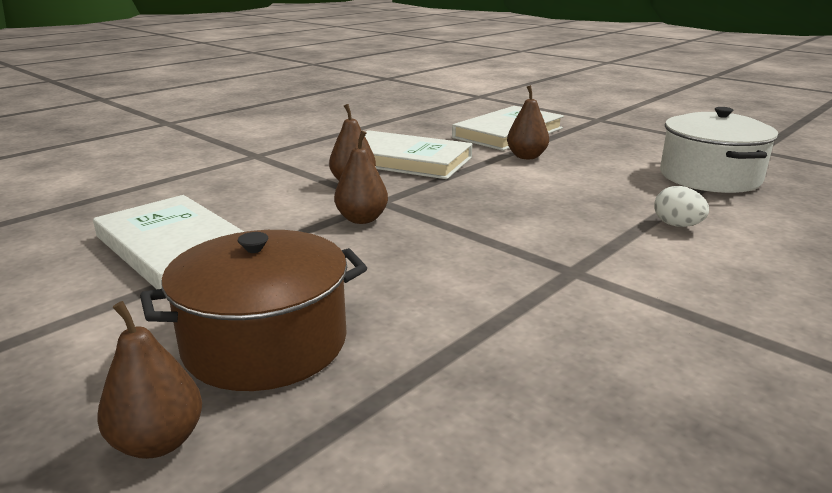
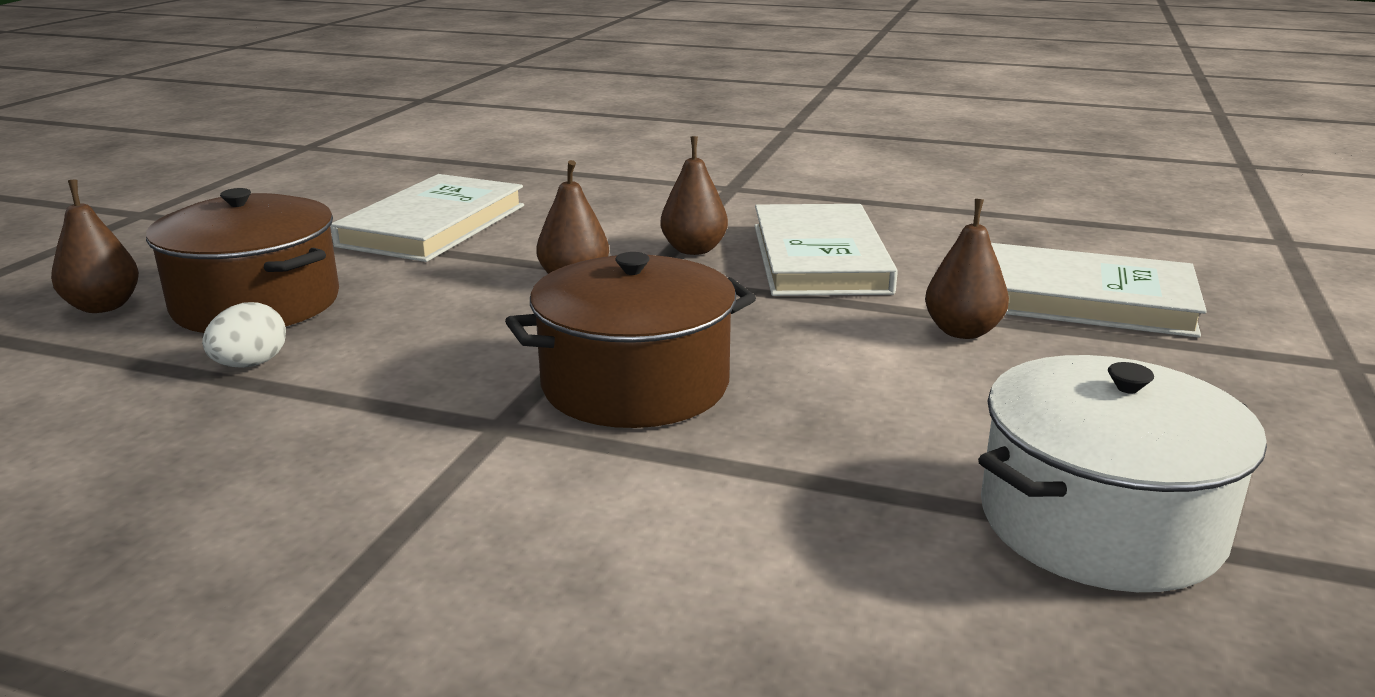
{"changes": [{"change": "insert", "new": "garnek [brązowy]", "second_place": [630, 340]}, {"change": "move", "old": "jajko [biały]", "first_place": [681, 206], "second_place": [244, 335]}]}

...

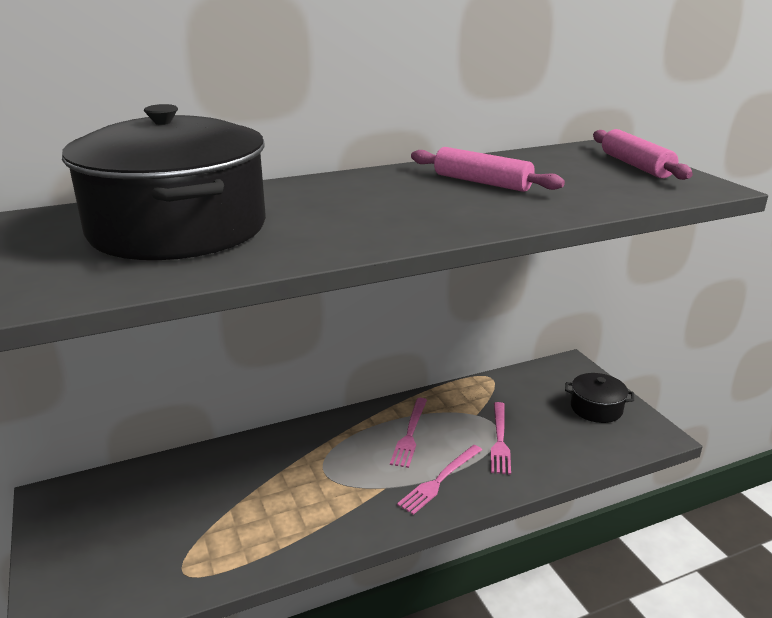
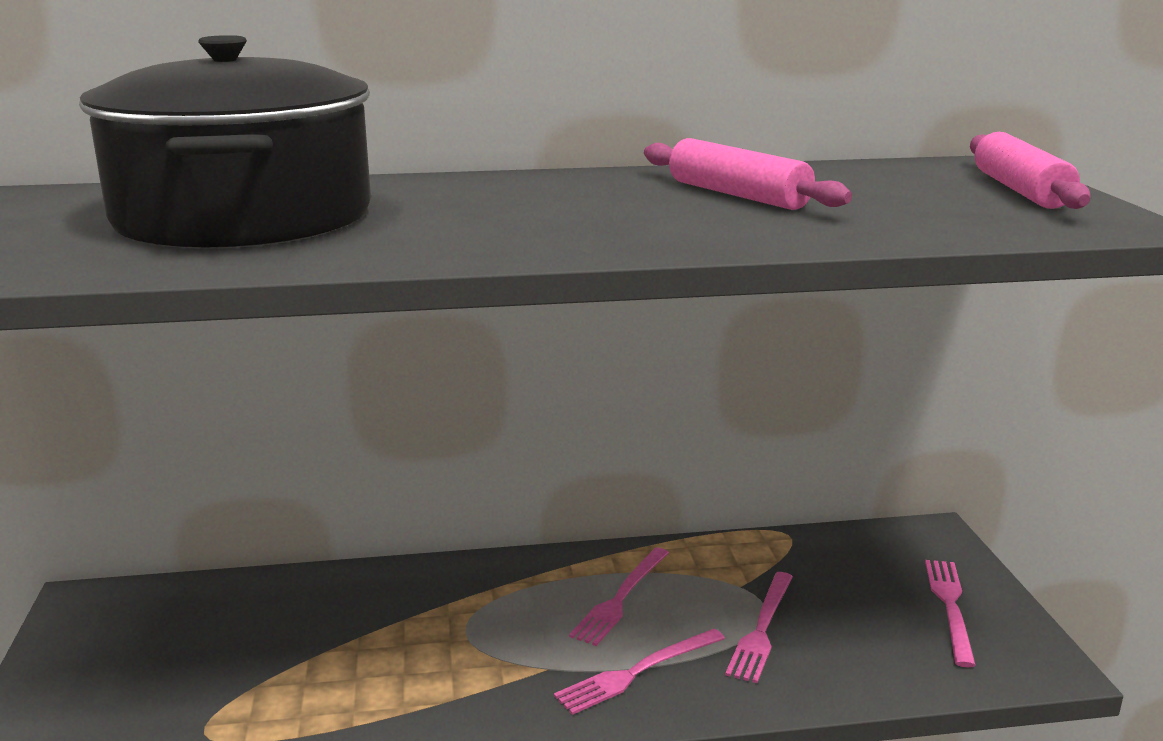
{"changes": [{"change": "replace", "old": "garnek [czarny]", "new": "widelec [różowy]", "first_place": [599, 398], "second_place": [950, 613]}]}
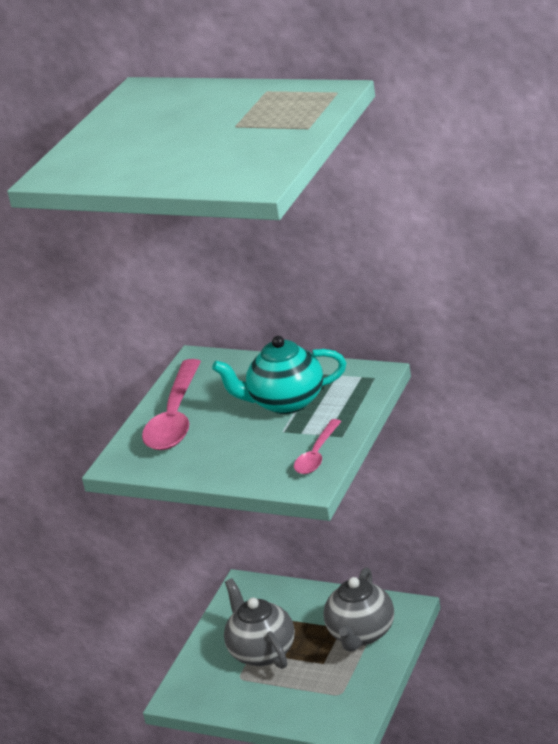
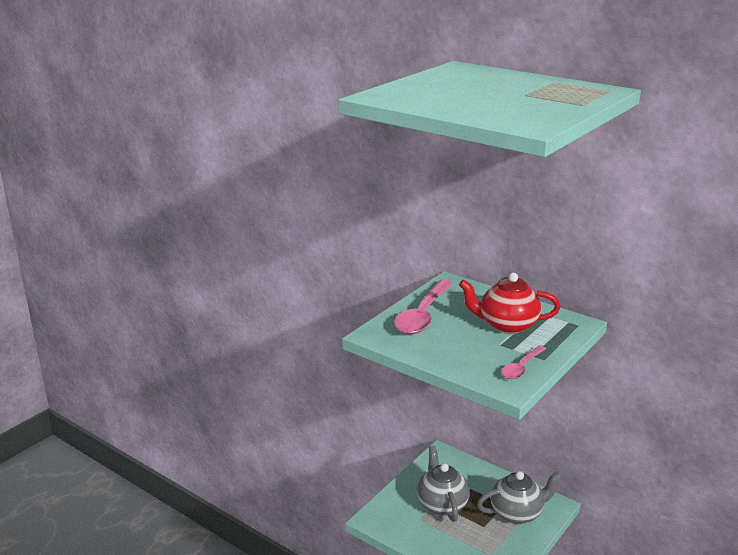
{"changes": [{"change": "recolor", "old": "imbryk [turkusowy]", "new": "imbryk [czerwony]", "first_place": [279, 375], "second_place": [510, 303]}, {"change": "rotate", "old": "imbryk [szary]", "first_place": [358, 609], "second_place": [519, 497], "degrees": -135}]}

■ Task to carry out
Find each line in the material above that carries the string "garnek", and copy it.

■ Output below
{"changes": [{"change": "insert", "new": "garnek [brązowy]", "second_place": [630, 340]}, {"change": "move", "old": "jajko [biały]", "first_place": [681, 206], "second_place": [244, 335]}]}
{"changes": [{"change": "replace", "old": "garnek [czarny]", "new": "widelec [różowy]", "first_place": [599, 398], "second_place": [950, 613]}]}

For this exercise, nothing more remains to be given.